What you produce should be the lines from the line containing "(123, 617) = (205, 548): brown" through the last line below, both ends included, reproduced exactly and without pictures.

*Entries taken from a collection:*
========

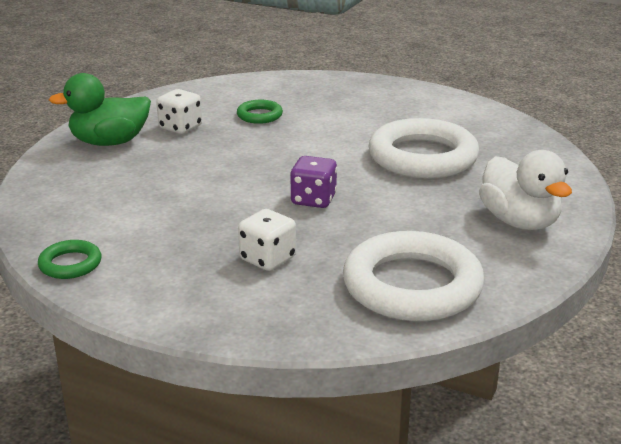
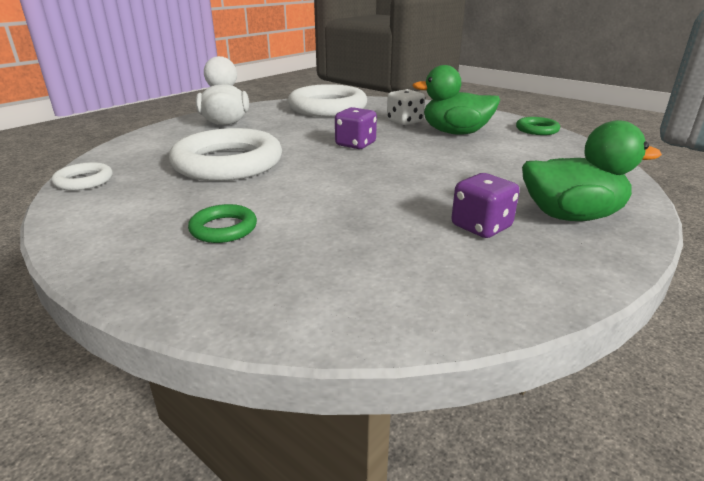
camera: 165 degrees left, 0 degrees up
(180, 127) = (481, 227): white dice -> purple dice
(191, 240) = (455, 133): none -> green duck
(259, 115) = (366, 233): green ring -> green ring (223, 228)
(515, 126) = (84, 181): none -> white ring

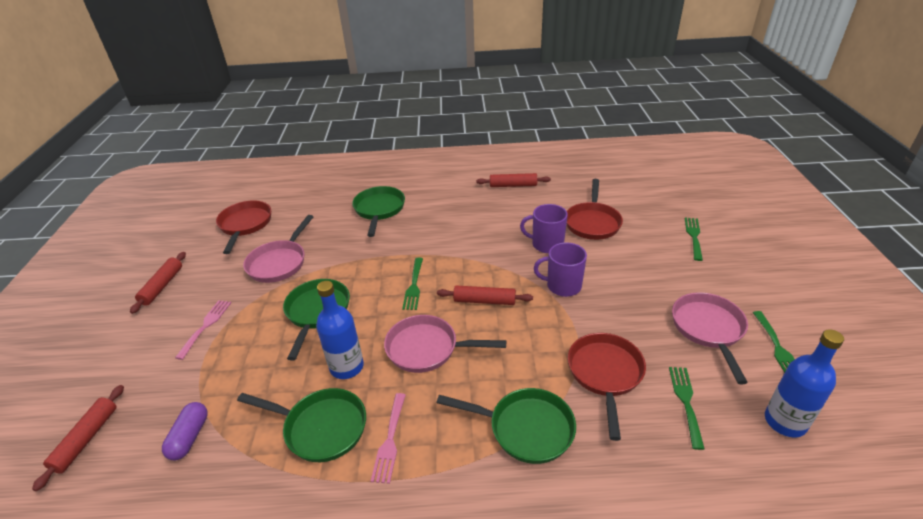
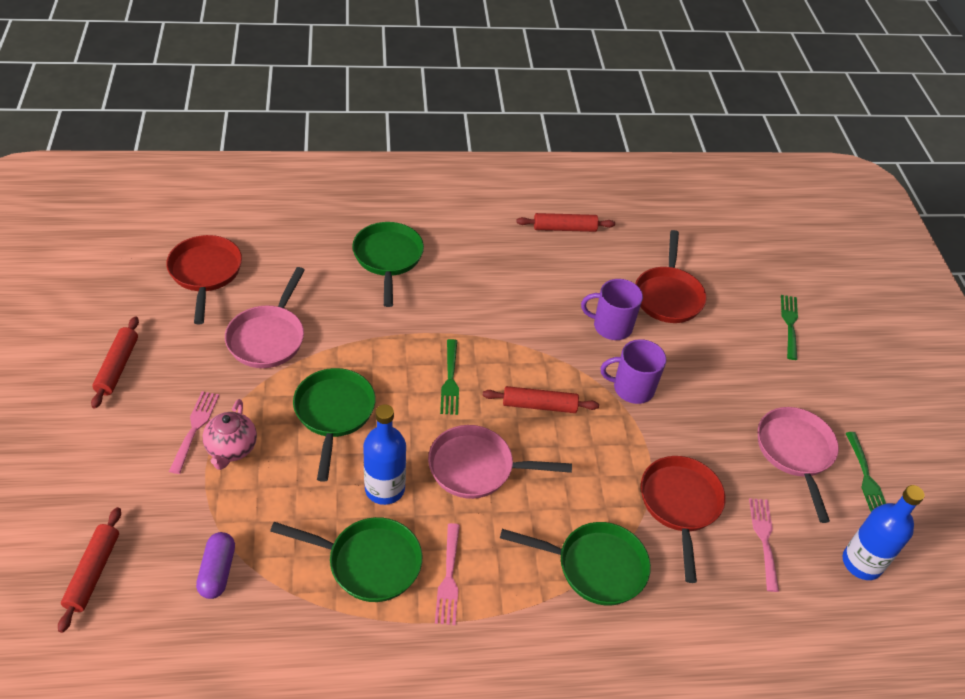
camera: 10 degrees left, 10 degrees up
(229, 340) = (231, 449): none -> pink teapot
(685, 402) = (764, 539): green fork -> pink fork

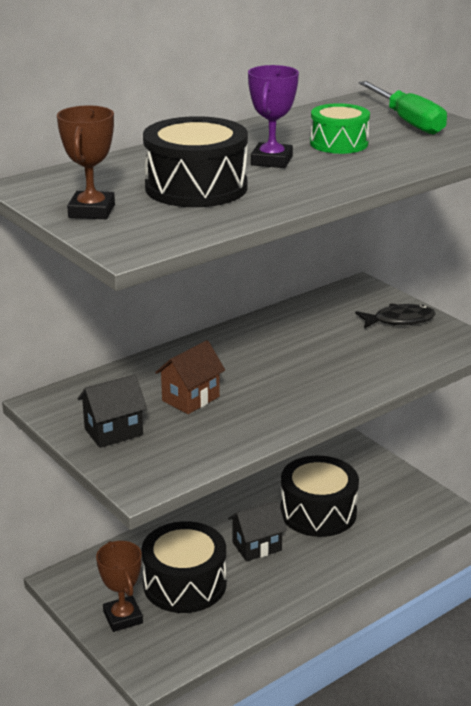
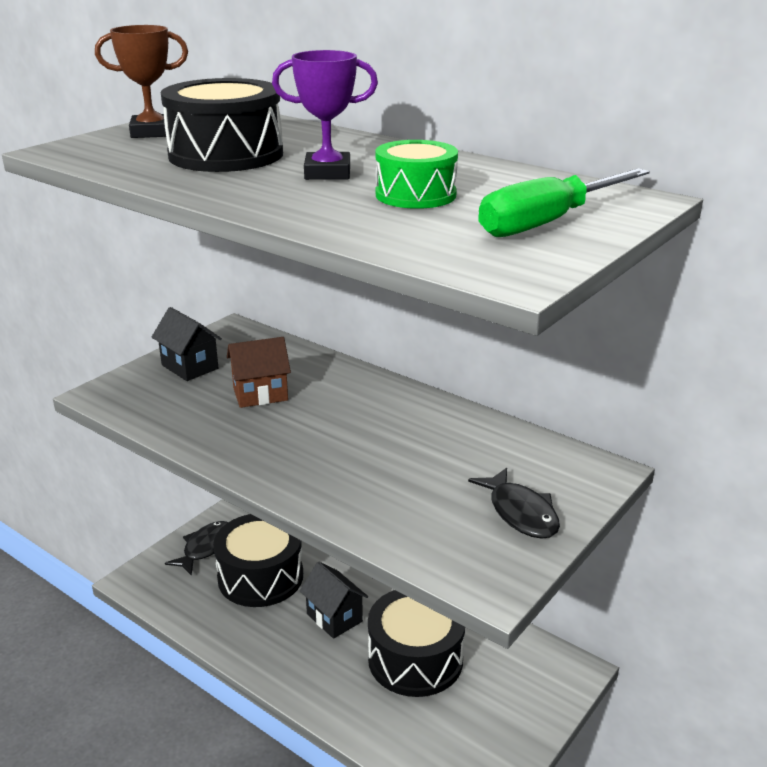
camera: 75 degrees right, 0 degrees up
(123, 617) = (205, 548): brown trophy -> black fish
(191, 399) = (260, 394): brown house -> brown house turned 45 degrees counterclockwise

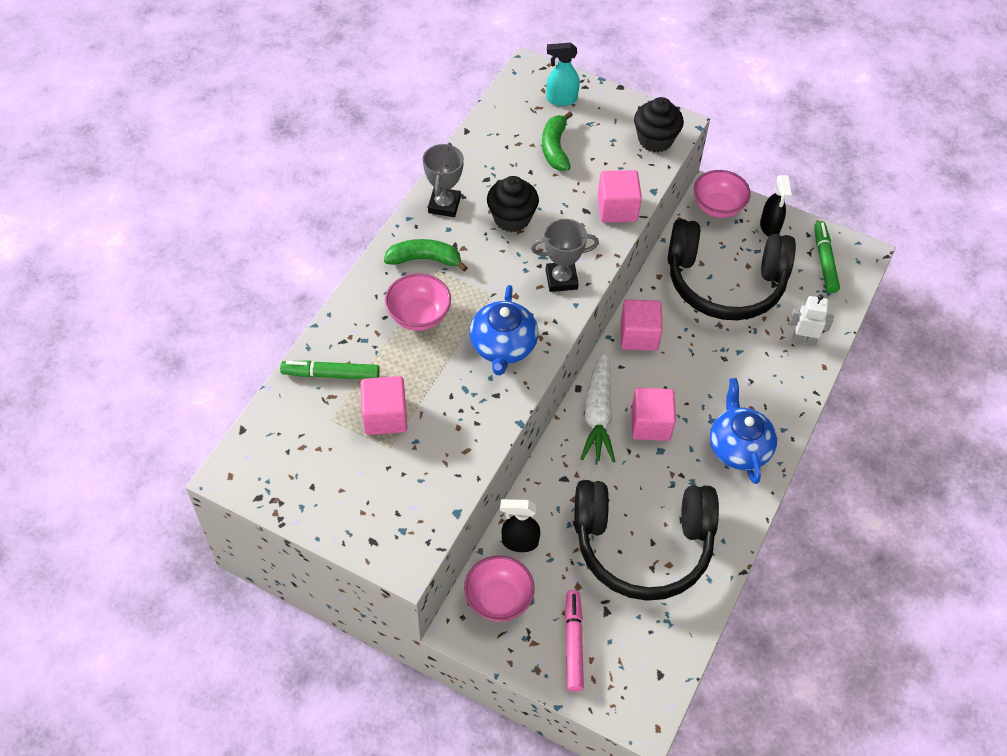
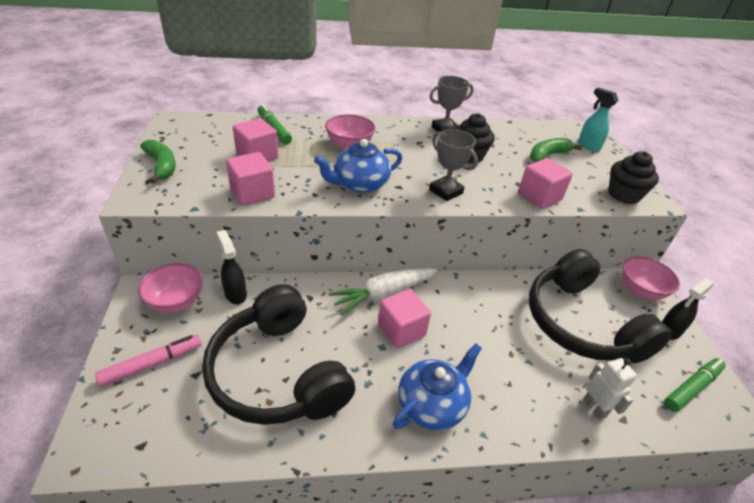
camera: 55 degrees right, 15 degrees down
(424, 259) = (395, 135): green banana -> green banana (161, 166)
(639, 336) = (474, 290): pink cube -> pink cube (252, 193)

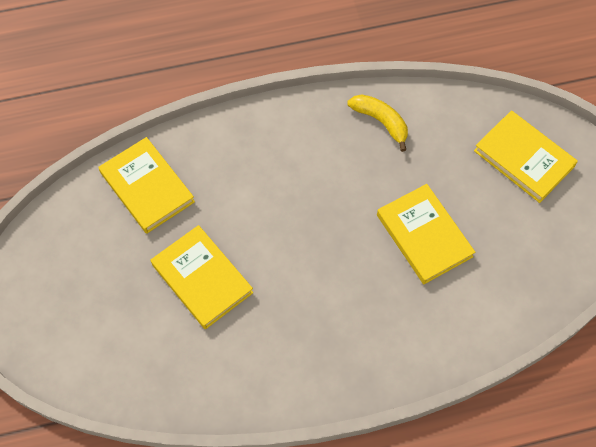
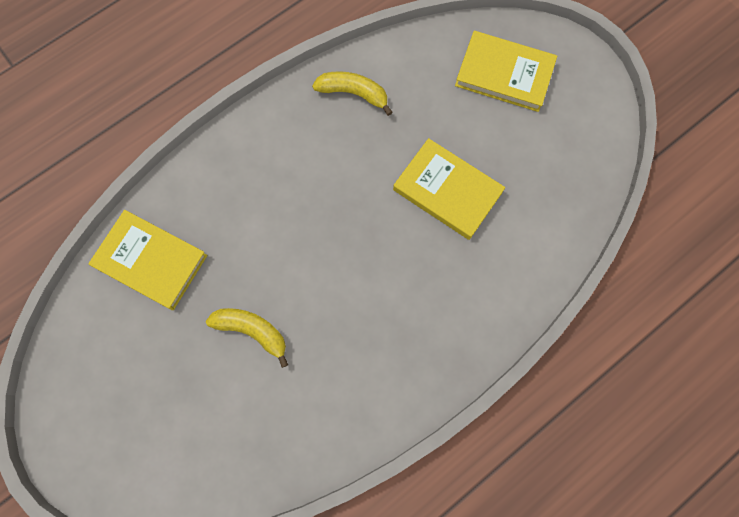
camera: 25 degrees left, 10 degrees up
(202, 278) = (252, 331): yellow book -> yellow banana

========

*Exercise output:*
(123, 617) = (205, 548): brown trophy -> black fish
(191, 399) = (260, 394): brown house -> brown house turned 45 degrees counterclockwise

camera: 55 degrees right, 15 degrees down
(424, 259) = (395, 135): green banana -> green banana (161, 166)
(639, 336) = (474, 290): pink cube -> pink cube (252, 193)

camera: 25 degrees left, 10 degrees up
(202, 278) = (252, 331): yellow book -> yellow banana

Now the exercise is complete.